> _WHAT YOU SHOULD DO_: Output only the lines below that start at the line containing "orange line: (195, 65) -> (357, 68), moved" and end at the line containing "pink rectangle: (433, 484)", with both ends kept.

> _Colored shape tracking data_:

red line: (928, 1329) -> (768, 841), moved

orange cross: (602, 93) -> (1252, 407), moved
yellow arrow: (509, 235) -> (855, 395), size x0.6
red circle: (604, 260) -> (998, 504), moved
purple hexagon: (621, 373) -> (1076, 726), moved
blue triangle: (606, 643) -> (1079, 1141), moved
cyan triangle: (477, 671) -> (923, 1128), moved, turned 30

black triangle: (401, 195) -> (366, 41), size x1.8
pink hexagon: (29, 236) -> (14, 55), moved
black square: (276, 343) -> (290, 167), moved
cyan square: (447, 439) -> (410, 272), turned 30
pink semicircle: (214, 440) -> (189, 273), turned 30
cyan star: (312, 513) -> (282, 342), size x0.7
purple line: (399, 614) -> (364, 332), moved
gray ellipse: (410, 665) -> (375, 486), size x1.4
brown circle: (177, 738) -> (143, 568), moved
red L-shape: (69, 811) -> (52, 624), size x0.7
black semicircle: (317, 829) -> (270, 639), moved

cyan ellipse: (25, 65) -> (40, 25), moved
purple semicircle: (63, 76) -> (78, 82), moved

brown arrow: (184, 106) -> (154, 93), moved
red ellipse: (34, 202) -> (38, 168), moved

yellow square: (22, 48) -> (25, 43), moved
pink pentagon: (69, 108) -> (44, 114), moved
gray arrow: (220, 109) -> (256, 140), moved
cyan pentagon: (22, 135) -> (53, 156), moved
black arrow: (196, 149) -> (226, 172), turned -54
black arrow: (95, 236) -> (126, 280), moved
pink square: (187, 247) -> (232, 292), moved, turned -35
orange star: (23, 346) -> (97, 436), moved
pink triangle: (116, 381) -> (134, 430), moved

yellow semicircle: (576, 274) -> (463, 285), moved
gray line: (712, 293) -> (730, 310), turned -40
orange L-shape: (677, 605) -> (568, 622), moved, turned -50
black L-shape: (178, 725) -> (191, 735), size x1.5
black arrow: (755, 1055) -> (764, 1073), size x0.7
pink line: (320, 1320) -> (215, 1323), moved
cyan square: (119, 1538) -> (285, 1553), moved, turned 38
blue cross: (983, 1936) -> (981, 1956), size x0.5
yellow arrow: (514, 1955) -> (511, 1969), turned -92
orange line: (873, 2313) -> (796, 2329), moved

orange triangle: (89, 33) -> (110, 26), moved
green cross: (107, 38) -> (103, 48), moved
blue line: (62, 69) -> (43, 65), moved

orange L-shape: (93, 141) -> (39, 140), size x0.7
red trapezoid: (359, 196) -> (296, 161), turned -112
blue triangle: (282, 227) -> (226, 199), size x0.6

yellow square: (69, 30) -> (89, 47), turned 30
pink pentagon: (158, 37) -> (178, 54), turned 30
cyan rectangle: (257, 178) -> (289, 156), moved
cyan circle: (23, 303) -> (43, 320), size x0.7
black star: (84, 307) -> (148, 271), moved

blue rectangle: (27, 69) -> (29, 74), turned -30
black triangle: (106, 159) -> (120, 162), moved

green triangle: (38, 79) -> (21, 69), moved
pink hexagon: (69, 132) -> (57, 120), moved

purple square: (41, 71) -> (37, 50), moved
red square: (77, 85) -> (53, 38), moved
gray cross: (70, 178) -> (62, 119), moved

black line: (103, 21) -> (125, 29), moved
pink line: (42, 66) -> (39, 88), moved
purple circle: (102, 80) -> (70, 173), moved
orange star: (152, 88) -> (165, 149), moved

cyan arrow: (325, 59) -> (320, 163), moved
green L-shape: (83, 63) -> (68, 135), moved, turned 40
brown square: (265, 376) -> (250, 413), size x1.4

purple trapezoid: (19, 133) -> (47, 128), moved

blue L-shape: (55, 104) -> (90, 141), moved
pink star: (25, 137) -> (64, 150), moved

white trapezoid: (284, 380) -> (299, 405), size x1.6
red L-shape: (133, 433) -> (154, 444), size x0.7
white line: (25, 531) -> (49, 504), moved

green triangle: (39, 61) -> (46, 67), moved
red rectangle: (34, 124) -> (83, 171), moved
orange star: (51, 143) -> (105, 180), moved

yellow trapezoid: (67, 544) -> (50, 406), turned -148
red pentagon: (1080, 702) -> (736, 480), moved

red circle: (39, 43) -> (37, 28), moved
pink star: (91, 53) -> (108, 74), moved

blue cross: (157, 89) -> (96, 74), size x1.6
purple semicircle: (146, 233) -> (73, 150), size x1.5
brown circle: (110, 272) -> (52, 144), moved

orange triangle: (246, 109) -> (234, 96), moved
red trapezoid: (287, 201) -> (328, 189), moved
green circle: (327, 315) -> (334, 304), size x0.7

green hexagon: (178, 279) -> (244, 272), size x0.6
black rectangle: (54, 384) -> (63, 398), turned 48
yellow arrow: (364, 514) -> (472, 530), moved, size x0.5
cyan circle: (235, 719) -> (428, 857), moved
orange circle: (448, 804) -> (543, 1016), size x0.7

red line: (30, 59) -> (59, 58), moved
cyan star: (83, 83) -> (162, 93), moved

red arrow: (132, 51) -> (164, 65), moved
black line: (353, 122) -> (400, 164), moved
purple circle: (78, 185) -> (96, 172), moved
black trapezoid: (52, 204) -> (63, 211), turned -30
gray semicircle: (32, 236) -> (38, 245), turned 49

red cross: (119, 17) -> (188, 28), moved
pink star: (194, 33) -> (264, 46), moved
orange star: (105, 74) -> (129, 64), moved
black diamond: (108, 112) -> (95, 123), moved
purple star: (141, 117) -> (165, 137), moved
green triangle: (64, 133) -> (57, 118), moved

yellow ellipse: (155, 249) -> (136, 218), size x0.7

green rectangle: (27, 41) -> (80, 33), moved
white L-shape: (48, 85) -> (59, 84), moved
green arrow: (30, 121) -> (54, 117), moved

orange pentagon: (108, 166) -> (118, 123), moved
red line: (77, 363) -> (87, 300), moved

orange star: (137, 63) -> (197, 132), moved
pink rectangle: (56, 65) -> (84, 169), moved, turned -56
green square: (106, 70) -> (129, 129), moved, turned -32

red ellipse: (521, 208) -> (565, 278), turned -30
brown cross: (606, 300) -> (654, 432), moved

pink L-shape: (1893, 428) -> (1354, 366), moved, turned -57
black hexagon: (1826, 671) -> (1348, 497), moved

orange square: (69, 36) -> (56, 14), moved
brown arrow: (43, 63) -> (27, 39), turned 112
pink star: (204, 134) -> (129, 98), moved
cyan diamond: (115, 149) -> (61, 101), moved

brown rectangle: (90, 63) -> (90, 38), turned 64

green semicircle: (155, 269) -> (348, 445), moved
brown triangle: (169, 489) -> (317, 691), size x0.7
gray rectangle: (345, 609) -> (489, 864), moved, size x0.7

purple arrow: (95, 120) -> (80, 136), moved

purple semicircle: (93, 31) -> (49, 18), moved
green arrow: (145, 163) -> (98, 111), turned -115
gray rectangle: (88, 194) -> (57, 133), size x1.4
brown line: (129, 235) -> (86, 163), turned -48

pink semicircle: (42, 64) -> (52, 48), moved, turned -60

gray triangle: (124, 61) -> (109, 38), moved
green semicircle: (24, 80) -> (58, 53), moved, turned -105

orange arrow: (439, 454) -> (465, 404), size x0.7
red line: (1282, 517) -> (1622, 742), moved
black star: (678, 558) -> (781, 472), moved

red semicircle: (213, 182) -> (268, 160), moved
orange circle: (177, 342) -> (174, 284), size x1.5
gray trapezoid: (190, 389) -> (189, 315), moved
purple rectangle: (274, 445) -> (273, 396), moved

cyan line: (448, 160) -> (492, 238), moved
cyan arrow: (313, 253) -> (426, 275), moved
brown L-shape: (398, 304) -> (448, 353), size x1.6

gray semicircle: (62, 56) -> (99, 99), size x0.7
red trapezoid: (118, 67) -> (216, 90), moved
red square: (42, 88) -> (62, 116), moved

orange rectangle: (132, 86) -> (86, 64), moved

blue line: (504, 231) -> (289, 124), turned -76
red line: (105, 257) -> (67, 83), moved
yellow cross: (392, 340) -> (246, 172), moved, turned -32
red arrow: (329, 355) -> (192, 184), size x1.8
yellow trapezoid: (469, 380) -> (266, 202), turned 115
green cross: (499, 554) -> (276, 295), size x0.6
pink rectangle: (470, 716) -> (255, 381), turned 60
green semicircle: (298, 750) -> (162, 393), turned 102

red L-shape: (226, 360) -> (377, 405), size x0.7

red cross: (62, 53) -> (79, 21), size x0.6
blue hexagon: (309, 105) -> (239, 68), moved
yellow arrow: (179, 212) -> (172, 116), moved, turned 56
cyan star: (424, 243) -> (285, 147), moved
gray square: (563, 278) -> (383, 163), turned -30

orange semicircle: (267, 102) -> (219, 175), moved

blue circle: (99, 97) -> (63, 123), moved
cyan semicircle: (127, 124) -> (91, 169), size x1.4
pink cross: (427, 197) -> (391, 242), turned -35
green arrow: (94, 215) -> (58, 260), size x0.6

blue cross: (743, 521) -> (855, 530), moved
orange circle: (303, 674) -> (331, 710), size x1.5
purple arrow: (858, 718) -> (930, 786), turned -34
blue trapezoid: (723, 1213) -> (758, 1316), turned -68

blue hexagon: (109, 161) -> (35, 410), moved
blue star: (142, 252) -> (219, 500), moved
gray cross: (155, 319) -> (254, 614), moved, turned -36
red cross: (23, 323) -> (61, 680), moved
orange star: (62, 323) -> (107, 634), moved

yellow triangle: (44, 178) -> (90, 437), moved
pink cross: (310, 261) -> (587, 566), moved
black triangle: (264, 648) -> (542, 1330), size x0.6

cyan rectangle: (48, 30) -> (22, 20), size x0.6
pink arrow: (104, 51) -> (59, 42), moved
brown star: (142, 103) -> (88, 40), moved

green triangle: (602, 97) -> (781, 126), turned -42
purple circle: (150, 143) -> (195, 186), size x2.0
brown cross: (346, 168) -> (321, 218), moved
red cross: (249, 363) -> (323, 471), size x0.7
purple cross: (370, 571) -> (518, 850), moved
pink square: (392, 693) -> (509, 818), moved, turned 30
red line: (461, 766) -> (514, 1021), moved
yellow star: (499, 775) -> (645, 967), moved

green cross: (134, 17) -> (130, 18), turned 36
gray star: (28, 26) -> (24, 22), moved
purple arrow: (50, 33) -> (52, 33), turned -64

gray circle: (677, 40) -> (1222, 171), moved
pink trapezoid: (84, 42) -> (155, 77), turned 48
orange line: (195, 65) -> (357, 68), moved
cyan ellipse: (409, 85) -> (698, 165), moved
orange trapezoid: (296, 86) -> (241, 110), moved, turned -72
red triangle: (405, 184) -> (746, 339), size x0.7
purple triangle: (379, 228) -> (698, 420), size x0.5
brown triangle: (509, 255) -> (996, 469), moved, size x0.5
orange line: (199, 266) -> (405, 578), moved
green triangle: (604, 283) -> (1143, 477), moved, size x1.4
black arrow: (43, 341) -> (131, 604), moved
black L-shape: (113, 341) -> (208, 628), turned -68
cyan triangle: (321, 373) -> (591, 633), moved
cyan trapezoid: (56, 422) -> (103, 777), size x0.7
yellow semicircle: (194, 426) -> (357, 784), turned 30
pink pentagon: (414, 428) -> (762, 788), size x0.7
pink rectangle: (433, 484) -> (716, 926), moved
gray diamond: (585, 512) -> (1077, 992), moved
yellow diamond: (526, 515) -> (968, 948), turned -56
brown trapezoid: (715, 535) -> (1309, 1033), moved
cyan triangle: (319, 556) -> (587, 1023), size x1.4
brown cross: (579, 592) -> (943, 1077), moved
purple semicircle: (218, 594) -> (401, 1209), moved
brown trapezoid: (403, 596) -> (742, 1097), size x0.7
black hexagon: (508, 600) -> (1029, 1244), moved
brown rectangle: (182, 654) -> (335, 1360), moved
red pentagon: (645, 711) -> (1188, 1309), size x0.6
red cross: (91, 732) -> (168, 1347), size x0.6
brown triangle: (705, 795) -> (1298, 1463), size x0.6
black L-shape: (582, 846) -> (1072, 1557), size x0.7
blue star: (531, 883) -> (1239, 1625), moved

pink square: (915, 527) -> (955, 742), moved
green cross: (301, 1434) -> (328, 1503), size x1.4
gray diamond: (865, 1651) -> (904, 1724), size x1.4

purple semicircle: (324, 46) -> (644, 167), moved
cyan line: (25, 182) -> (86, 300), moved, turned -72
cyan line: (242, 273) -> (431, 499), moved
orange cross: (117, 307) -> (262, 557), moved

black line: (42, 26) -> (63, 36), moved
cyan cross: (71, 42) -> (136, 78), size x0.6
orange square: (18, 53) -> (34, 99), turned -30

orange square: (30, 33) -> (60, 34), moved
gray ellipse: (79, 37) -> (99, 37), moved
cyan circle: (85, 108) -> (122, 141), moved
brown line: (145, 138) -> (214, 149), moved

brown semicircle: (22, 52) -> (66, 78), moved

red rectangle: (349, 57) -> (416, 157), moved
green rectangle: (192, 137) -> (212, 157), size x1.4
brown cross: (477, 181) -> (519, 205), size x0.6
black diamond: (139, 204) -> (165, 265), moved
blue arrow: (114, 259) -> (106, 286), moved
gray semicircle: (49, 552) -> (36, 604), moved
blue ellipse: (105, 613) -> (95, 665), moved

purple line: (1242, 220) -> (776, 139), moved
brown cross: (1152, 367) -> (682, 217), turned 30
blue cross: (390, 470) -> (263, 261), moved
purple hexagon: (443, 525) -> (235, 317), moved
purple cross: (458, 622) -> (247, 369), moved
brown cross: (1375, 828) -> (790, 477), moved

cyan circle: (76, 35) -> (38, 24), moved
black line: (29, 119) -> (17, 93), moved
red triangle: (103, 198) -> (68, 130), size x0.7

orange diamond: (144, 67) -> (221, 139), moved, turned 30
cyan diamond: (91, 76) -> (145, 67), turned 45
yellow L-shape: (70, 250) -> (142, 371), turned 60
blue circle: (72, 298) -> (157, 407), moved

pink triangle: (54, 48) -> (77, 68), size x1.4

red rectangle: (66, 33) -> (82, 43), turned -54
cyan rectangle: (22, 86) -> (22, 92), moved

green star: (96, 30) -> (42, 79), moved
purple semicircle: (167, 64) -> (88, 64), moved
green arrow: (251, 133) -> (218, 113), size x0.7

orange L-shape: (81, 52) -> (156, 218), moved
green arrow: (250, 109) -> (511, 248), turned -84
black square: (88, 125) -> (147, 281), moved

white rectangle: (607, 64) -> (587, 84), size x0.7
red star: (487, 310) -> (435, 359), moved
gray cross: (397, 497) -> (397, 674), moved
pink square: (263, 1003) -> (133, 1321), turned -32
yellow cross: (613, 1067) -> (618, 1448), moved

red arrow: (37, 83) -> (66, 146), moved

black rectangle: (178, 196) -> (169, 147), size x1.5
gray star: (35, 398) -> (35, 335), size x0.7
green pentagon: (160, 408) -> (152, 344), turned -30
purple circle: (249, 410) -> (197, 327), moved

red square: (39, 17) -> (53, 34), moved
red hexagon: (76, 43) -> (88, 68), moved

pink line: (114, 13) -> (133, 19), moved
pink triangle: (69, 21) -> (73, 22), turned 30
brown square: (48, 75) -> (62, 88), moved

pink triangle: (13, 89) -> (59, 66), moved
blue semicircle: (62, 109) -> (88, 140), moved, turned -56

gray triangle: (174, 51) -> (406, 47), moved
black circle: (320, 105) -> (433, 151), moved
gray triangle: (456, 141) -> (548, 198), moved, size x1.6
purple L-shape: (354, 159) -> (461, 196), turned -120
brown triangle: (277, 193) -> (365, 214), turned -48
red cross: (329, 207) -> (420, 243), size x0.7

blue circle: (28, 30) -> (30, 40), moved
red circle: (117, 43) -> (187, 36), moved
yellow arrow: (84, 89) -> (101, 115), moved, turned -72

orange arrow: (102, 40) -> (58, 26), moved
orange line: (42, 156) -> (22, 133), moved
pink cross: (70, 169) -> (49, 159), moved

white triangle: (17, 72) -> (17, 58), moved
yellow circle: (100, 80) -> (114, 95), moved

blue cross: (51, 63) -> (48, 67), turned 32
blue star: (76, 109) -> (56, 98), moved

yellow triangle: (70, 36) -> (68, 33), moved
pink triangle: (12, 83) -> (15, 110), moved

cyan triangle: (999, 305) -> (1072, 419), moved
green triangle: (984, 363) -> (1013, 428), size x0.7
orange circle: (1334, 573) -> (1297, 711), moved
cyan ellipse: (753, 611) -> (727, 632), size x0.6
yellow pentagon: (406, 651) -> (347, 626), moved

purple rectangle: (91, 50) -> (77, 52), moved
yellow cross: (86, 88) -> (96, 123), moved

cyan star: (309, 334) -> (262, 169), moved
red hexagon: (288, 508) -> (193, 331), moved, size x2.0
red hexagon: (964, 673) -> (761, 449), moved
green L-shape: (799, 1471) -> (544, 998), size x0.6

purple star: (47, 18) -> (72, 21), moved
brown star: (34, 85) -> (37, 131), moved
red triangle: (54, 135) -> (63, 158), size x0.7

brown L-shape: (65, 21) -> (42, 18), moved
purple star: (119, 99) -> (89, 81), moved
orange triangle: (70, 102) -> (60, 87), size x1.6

> _ANSWER SECTION_:
orange line: (195, 65) -> (357, 68), moved
cyan ellipse: (409, 85) -> (698, 165), moved
orange trapezoid: (296, 86) -> (241, 110), moved, turned -72
red triangle: (405, 184) -> (746, 339), size x0.7
purple triangle: (379, 228) -> (698, 420), size x0.5
brown triangle: (509, 255) -> (996, 469), moved, size x0.5
orange line: (199, 266) -> (405, 578), moved
green triangle: (604, 283) -> (1143, 477), moved, size x1.4
black arrow: (43, 341) -> (131, 604), moved
black L-shape: (113, 341) -> (208, 628), turned -68
cyan triangle: (321, 373) -> (591, 633), moved
cyan trapezoid: (56, 422) -> (103, 777), size x0.7
yellow semicircle: (194, 426) -> (357, 784), turned 30
pink pentagon: (414, 428) -> (762, 788), size x0.7
pink rectangle: (433, 484) -> (716, 926), moved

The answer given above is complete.